SOURCE INFORMATION below:
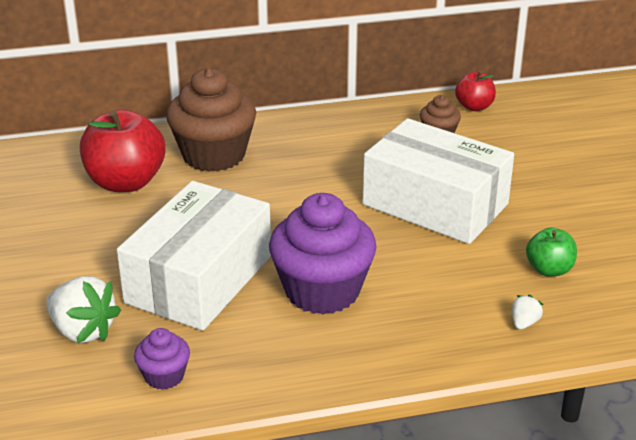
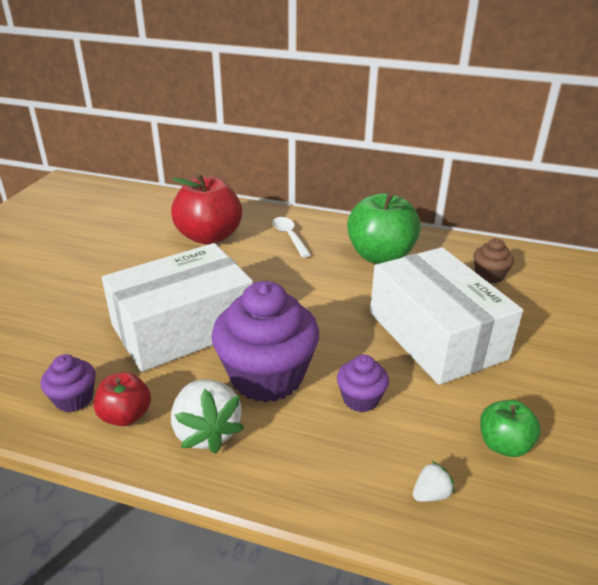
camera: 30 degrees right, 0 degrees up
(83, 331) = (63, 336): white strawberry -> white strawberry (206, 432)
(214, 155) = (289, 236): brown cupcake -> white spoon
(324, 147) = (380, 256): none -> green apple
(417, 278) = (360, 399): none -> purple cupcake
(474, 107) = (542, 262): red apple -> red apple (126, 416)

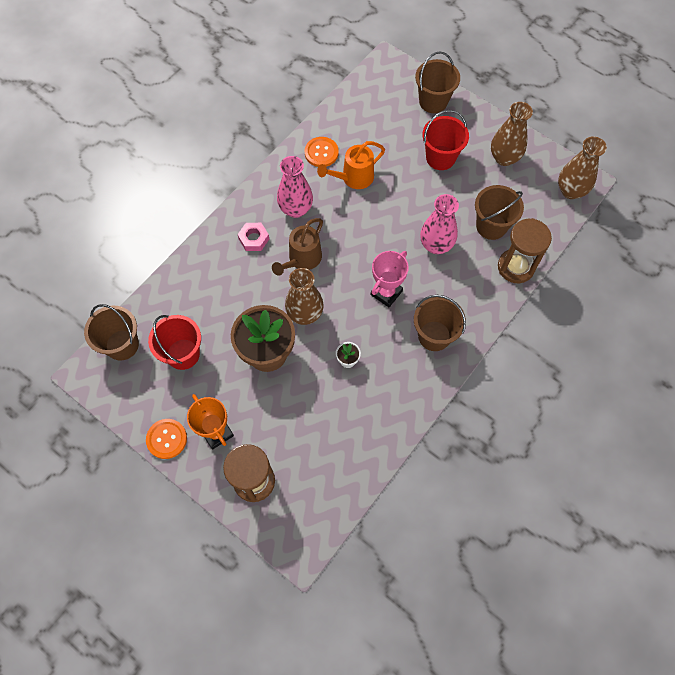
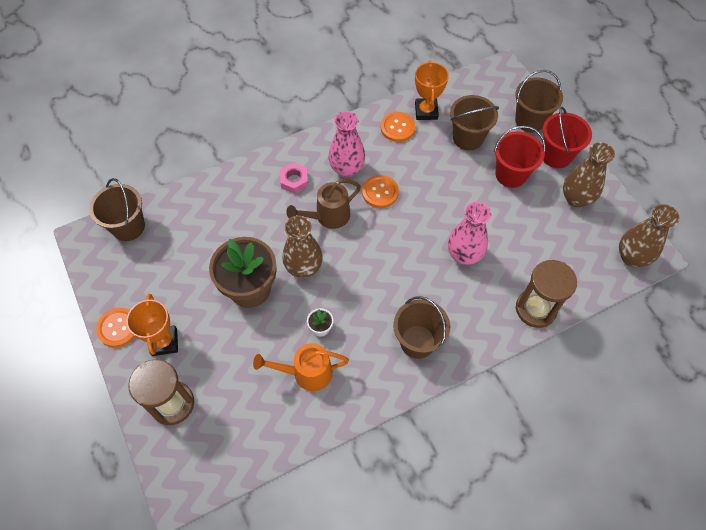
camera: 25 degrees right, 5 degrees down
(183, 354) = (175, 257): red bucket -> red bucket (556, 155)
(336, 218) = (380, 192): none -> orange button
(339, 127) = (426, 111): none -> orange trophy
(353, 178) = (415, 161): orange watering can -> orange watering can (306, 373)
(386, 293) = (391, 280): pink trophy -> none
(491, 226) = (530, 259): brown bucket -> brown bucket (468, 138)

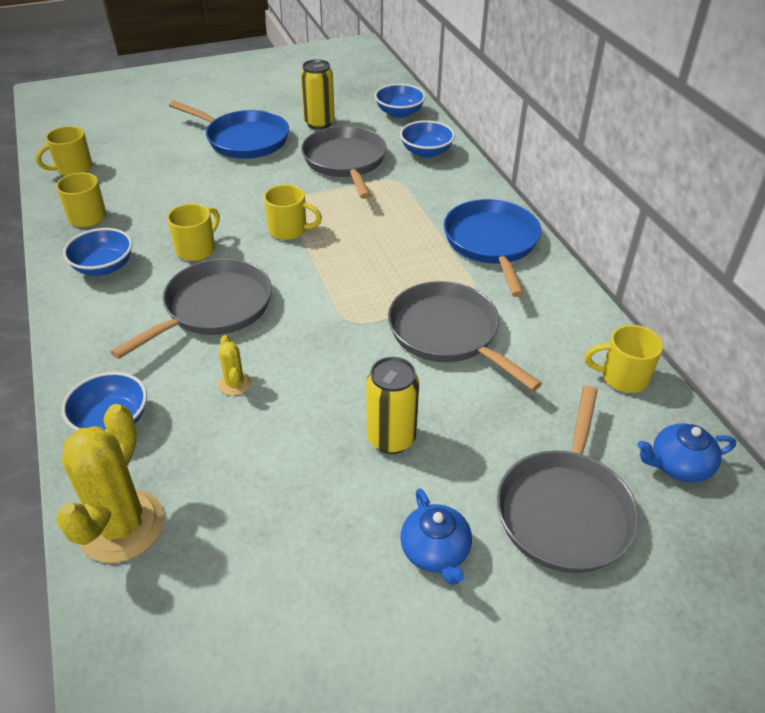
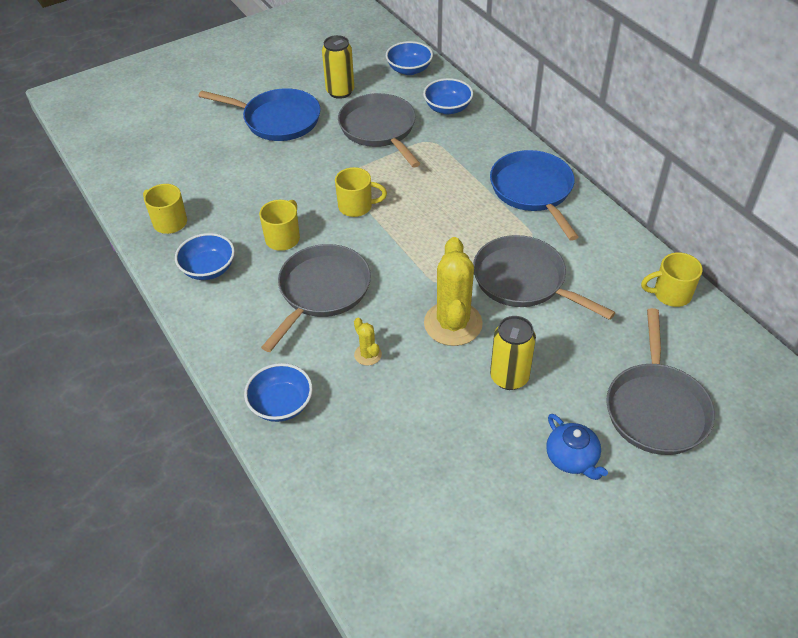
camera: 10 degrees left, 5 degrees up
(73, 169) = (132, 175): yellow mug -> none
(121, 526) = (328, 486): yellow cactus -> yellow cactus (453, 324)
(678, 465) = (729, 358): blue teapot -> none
End of SOURCE INFORMATION.
SOURCE INFORMATION below:
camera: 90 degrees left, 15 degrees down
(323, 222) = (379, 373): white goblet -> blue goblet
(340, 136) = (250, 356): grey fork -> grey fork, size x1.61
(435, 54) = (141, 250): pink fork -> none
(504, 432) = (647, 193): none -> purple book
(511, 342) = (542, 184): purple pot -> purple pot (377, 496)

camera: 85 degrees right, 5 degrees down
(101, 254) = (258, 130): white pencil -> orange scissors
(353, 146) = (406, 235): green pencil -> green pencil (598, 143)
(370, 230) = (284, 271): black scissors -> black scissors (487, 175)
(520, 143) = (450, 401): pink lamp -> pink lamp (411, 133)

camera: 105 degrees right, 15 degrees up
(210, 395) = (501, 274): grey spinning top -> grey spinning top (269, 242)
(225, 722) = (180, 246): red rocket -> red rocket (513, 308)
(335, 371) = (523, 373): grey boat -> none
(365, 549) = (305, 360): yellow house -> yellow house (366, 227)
End of SOURCE INFORMATION.
SOURCE INFORMATION below:
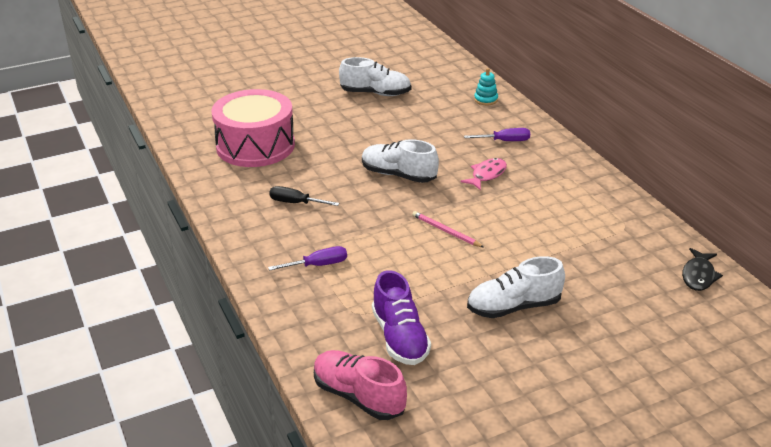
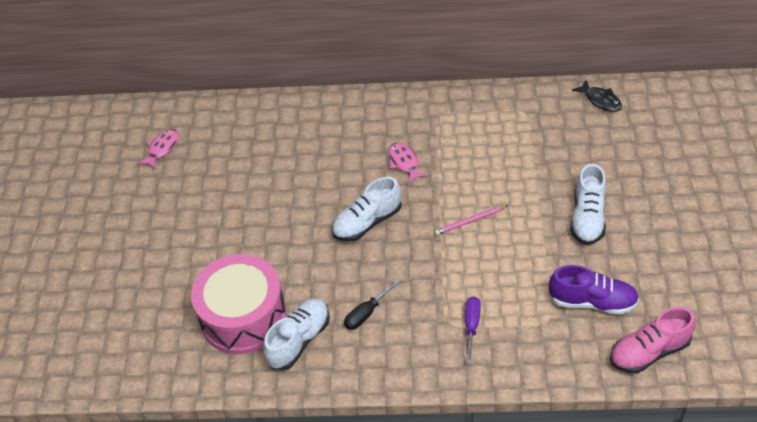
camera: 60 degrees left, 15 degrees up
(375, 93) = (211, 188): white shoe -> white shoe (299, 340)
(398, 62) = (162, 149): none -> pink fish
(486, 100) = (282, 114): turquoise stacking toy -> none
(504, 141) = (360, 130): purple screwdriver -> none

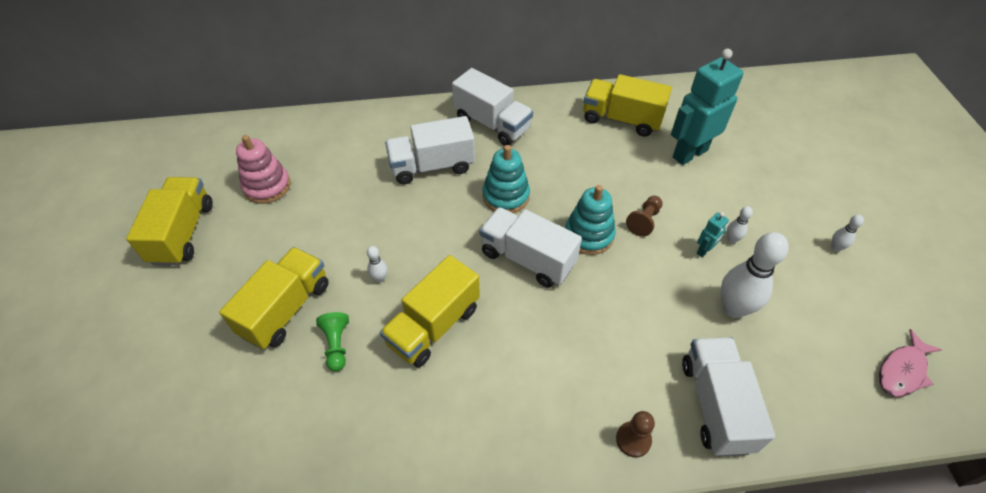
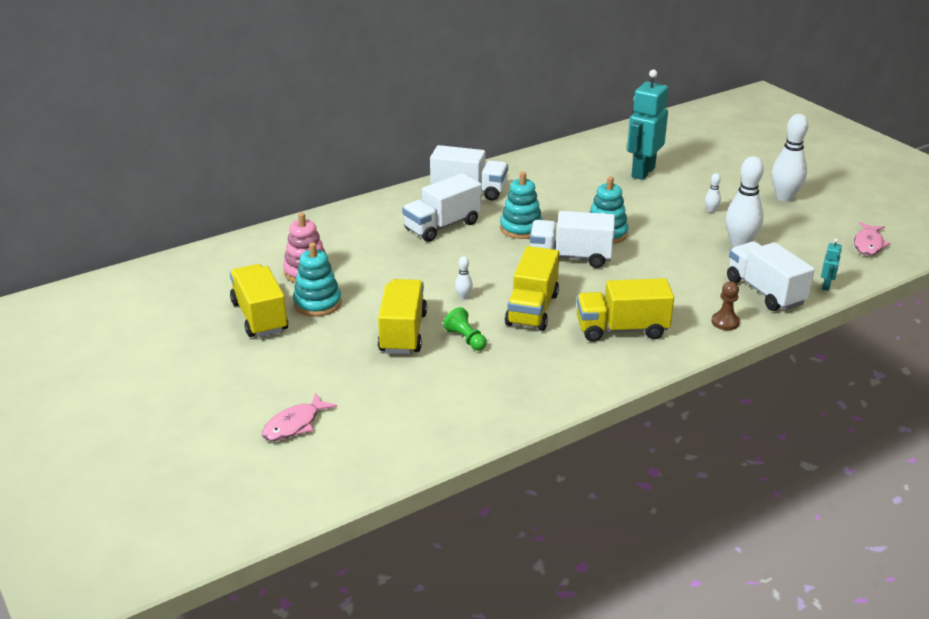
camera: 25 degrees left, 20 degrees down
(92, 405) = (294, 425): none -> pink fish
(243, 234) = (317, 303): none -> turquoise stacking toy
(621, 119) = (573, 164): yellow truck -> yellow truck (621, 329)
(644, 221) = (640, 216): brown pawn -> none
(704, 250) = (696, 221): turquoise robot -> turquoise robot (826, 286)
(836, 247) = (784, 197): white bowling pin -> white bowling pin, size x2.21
End of SOURCE INFORMATION.
• [PROBLEM TO SOLVE]:
Once you find the line with "(504, 432) = (647, 193): none -> purple book" in the entries above, output it and each line after it up to and including the line with "(335, 371) = (523, 373): grey boat -> none", and nothing else.

• [ANSWER TO THE PROBLEM]:
(504, 432) = (647, 193): none -> purple book
(511, 342) = (542, 184): purple pot -> purple pot (377, 496)

camera: 85 degrees right, 5 degrees down
(101, 254) = (258, 130): white pencil -> orange scissors
(353, 146) = (406, 235): green pencil -> green pencil (598, 143)
(370, 230) = (284, 271): black scissors -> black scissors (487, 175)
(520, 143) = (450, 401): pink lamp -> pink lamp (411, 133)

camera: 105 degrees right, 15 degrees up
(210, 395) = (501, 274): grey spinning top -> grey spinning top (269, 242)
(225, 722) = (180, 246): red rocket -> red rocket (513, 308)
(335, 371) = (523, 373): grey boat -> none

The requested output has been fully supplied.